====== EXERCISE DATA

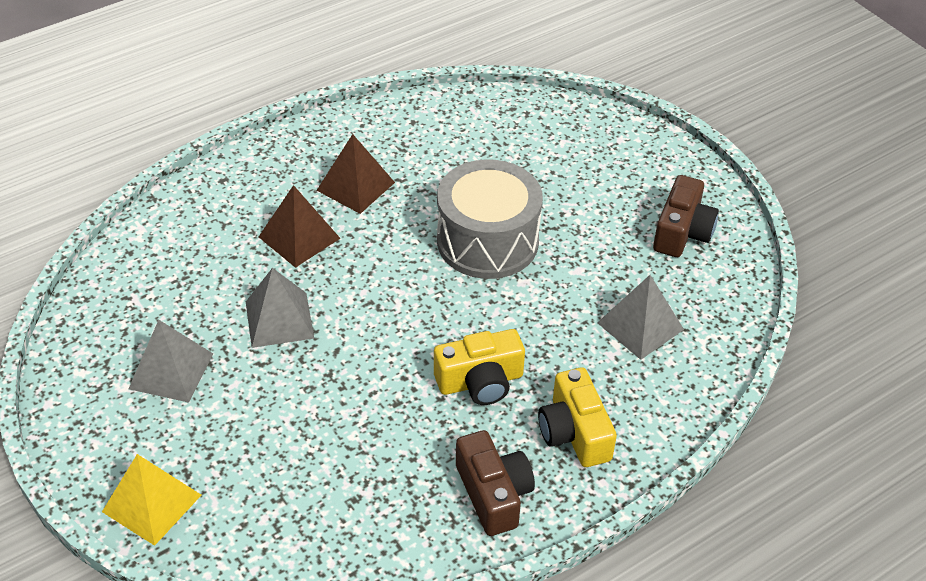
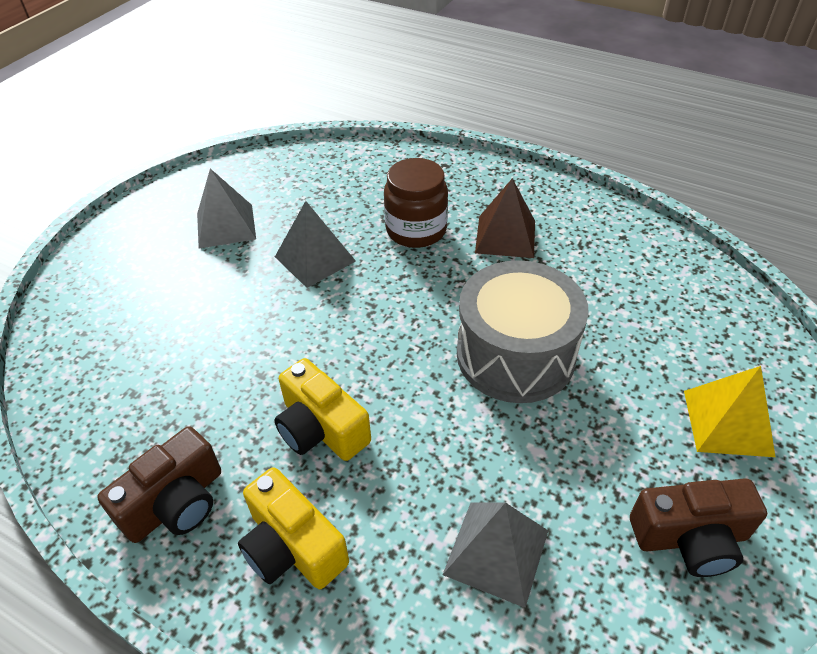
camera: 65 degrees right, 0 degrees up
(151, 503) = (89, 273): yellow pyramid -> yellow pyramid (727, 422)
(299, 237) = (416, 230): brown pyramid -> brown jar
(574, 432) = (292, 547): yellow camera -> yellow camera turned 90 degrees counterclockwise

============

> **TASK ITEM**: Show every line of the material above in which "pyramid" is present.

> **RESPONSE BOX**:
(151, 503) = (89, 273): yellow pyramid -> yellow pyramid (727, 422)
(299, 237) = (416, 230): brown pyramid -> brown jar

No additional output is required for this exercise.